# Aim of the exercise
Filter the listing below down to the lines with the word "json" and copy those.

# Data for this task

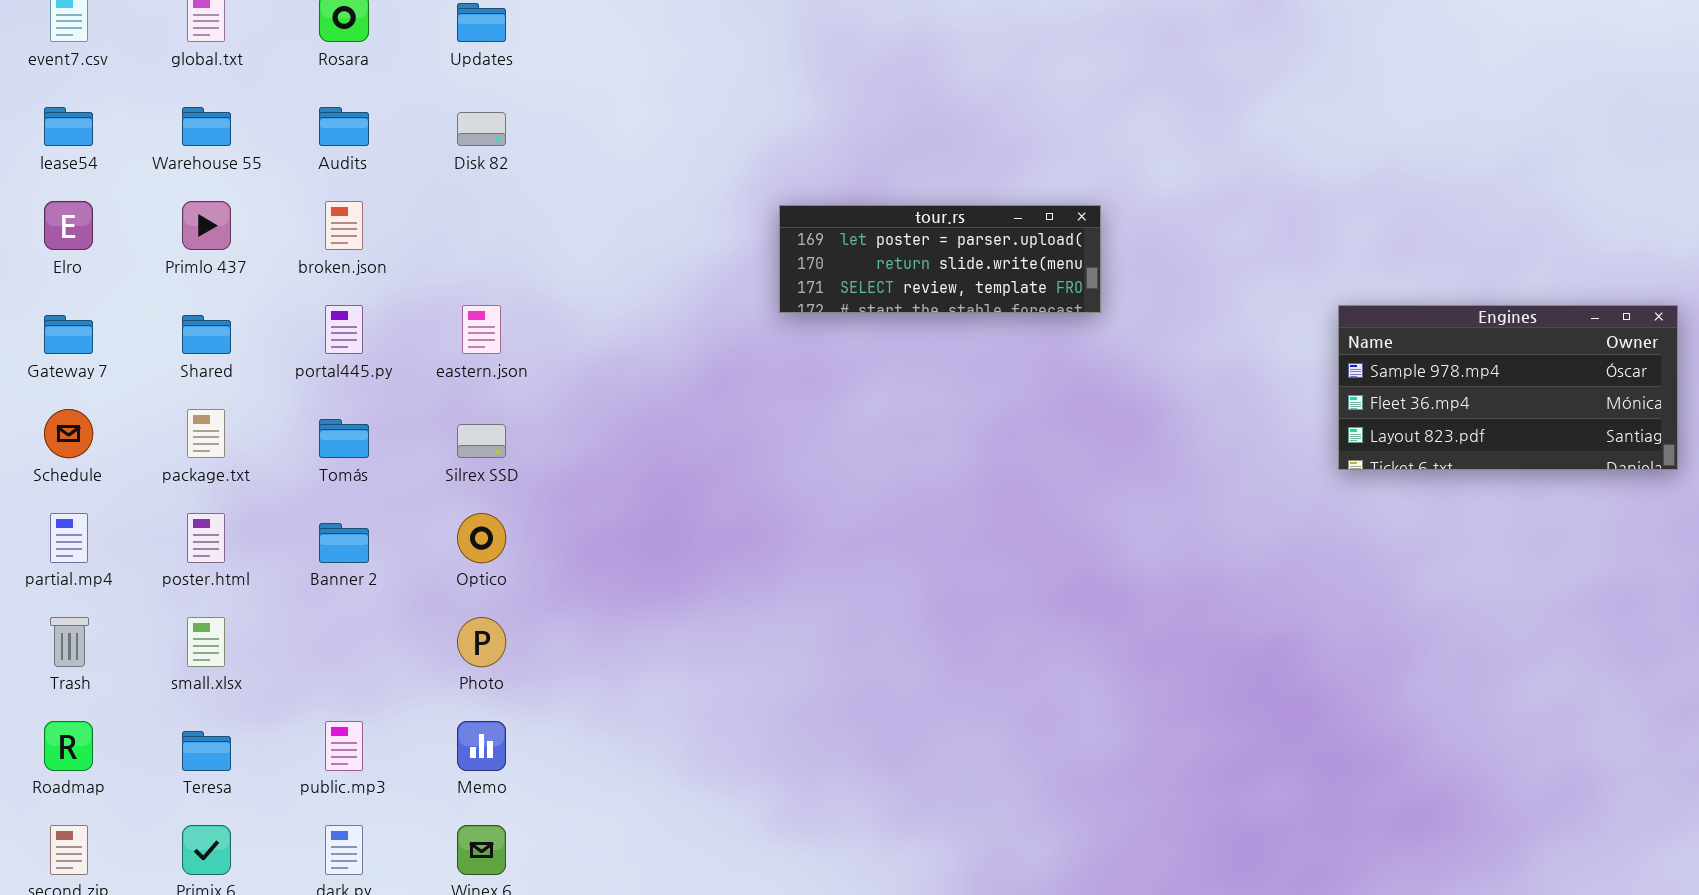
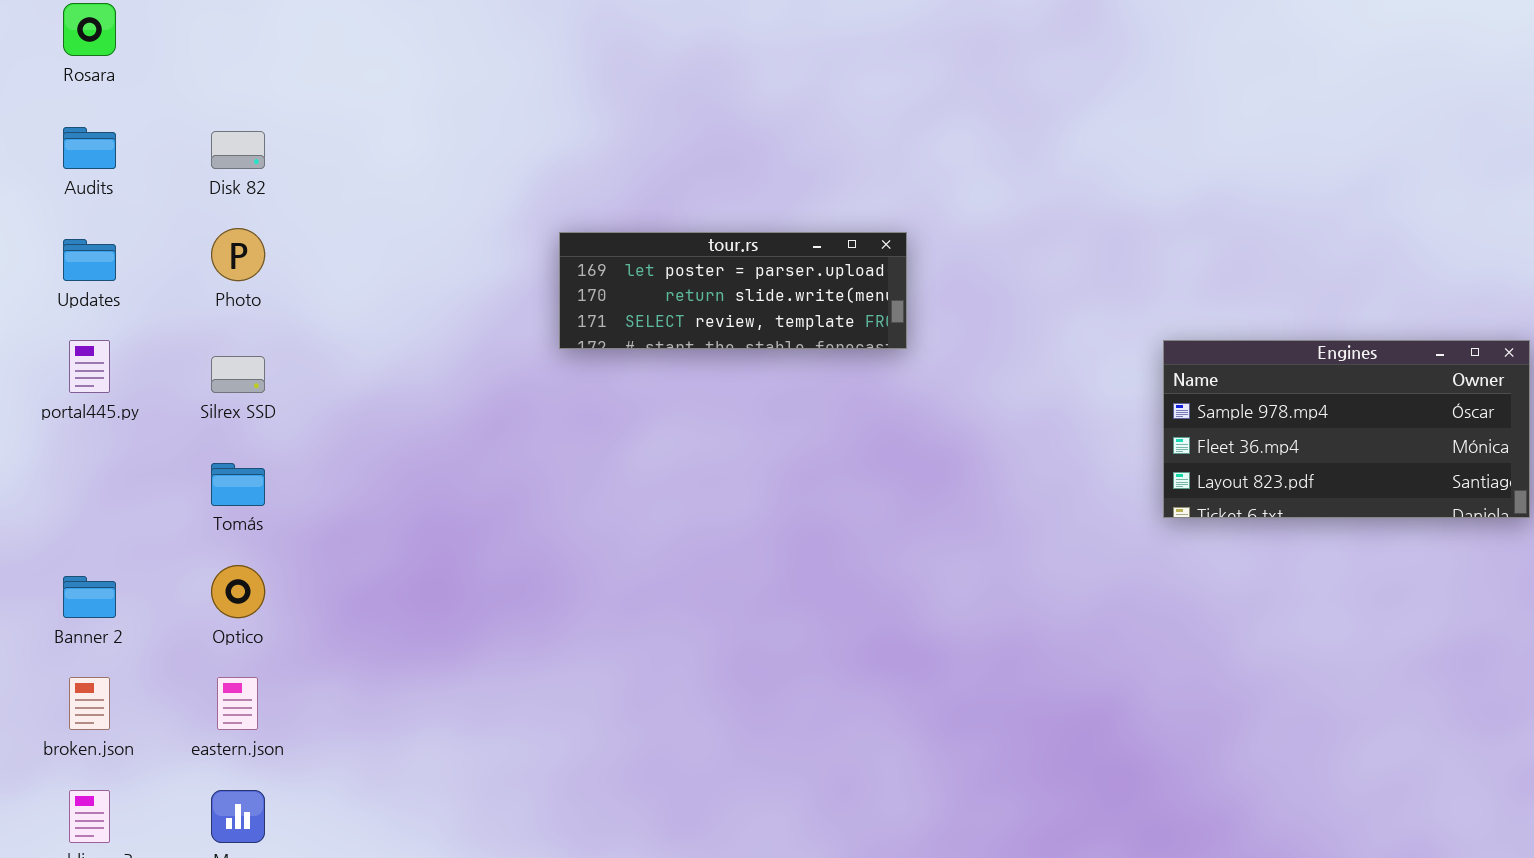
Updates: [457,3,506,42] -> [63,239,116,281], moved
broken.json: [325,201,363,250] -> [69,677,110,730], moved
eastern.json: [462,305,501,354] -> [217,677,258,730], moved
Tomás: [319,419,369,458] -> [211,463,265,506], moved
Silrex SSD: [457,424,506,458] -> [211,356,265,393], moved
Photo: [457,617,506,667] -> [211,228,265,281], moved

# Result of the task
broken.json: [325,201,363,250] -> [69,677,110,730], moved
eastern.json: [462,305,501,354] -> [217,677,258,730], moved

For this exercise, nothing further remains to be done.